───── PROVIDED RECORDS ─────

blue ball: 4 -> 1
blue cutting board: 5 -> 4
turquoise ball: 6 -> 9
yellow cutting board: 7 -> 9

─────
───── PROVIDED RECORDS ─────

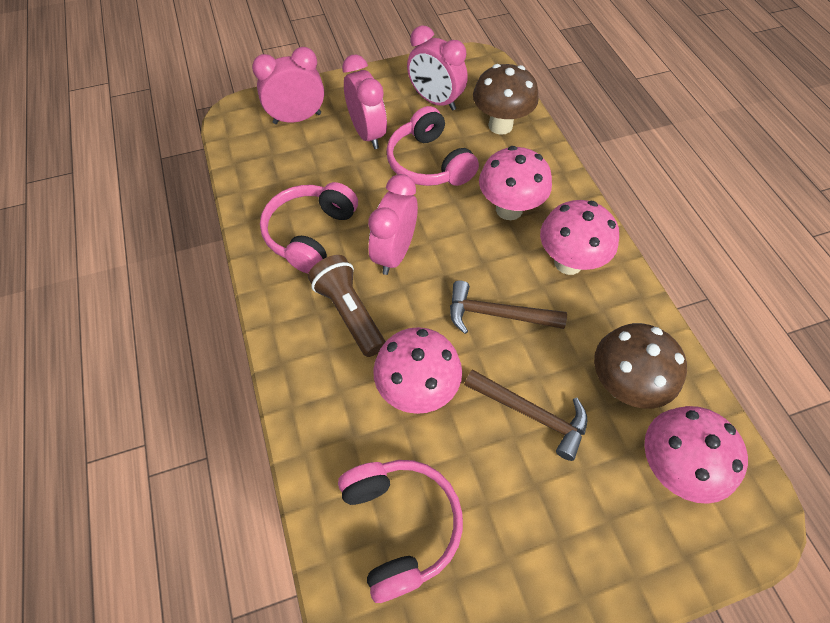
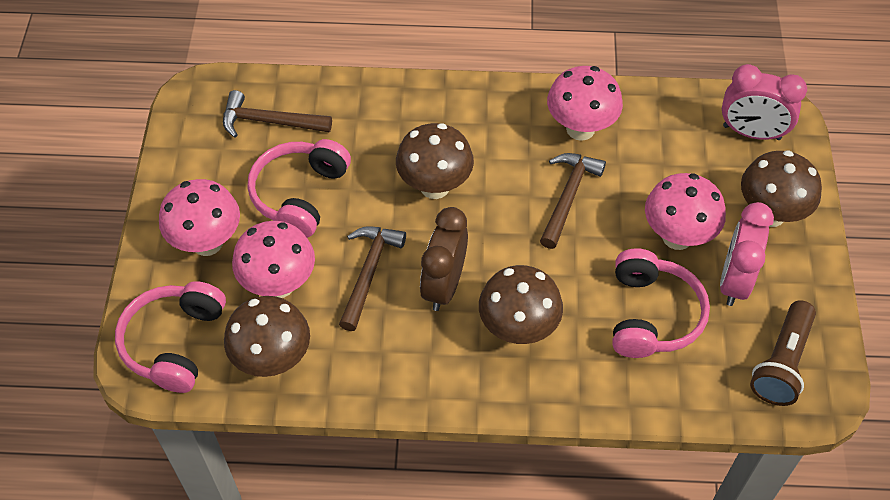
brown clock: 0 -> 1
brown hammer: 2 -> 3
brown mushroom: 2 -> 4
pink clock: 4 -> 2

─────
───── PROVIDED RECORDS ─────

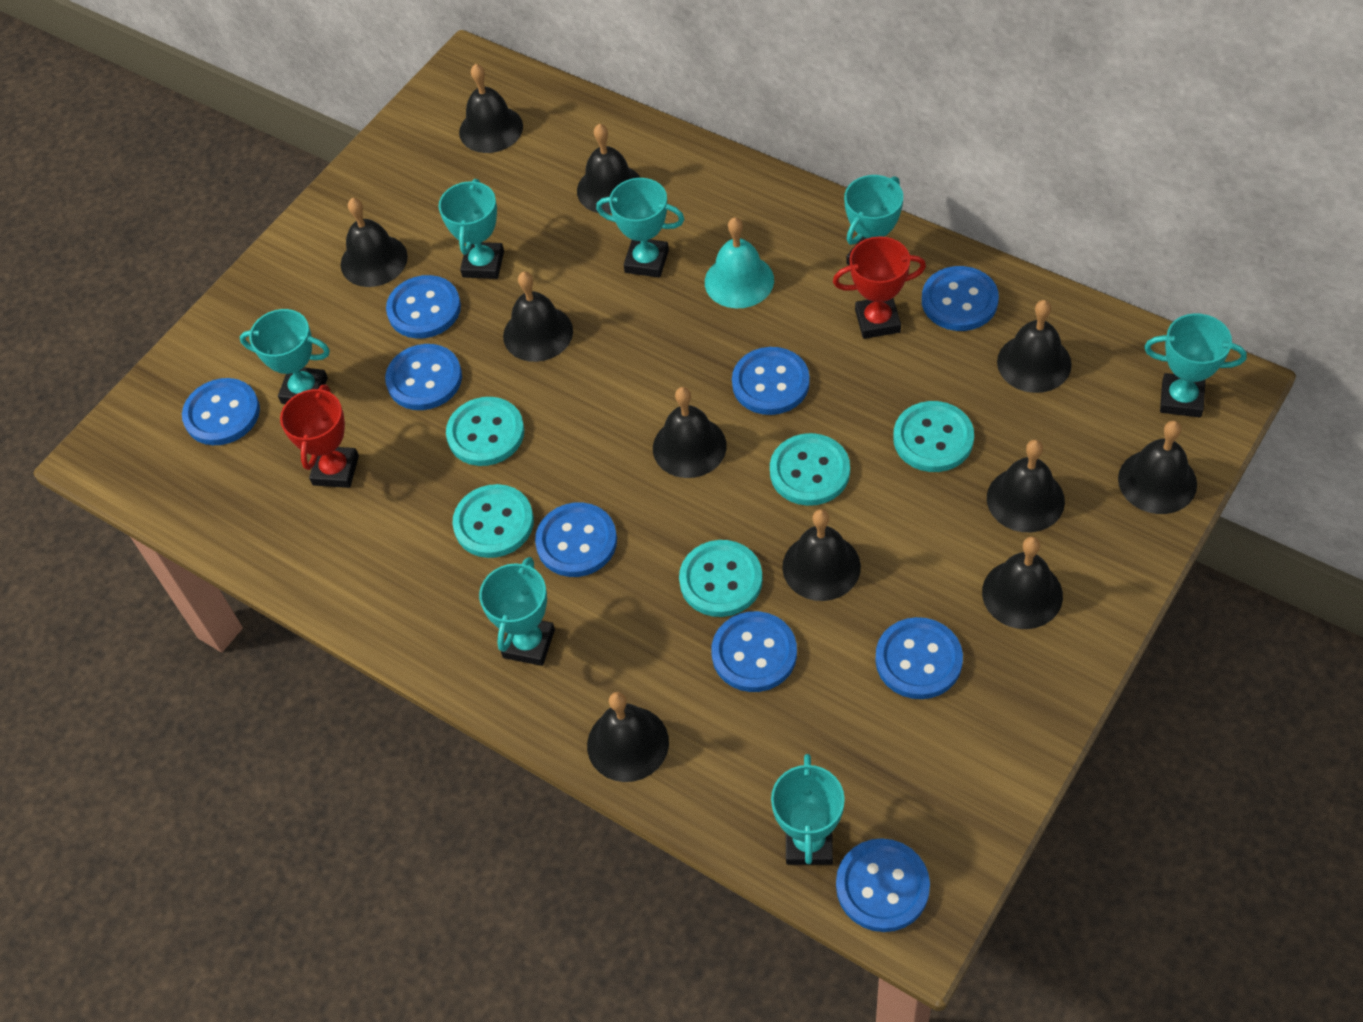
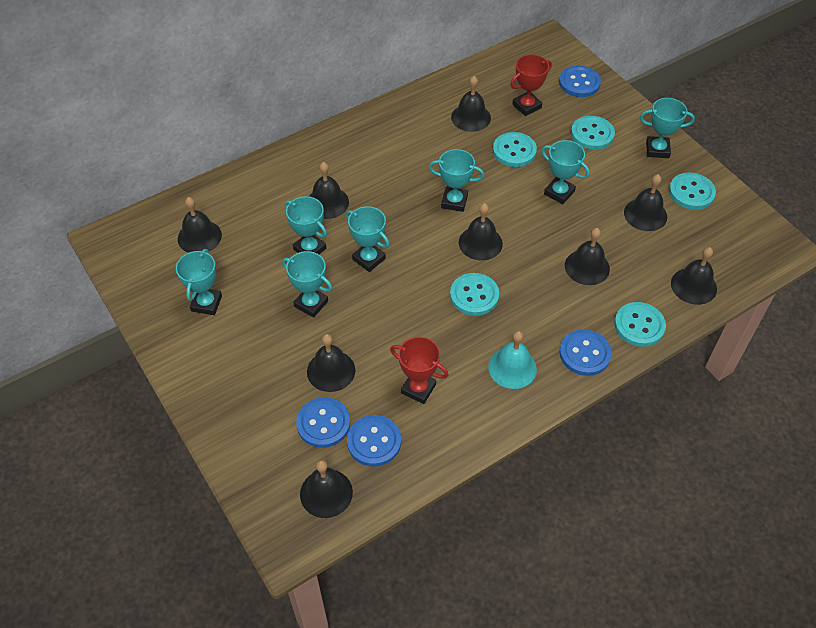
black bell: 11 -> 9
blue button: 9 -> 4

─────

* _INSTRUCTIONS TO FOLLOW_:
Look through the data above and return exactly the lines from the one that contains "brown clock: 0 -> 1" to the one that contains "pink clock: 4 -> 2", inclusive, with nothing else.

* _RESPONSE TO THE EXERCISE_:
brown clock: 0 -> 1
brown hammer: 2 -> 3
brown mushroom: 2 -> 4
pink clock: 4 -> 2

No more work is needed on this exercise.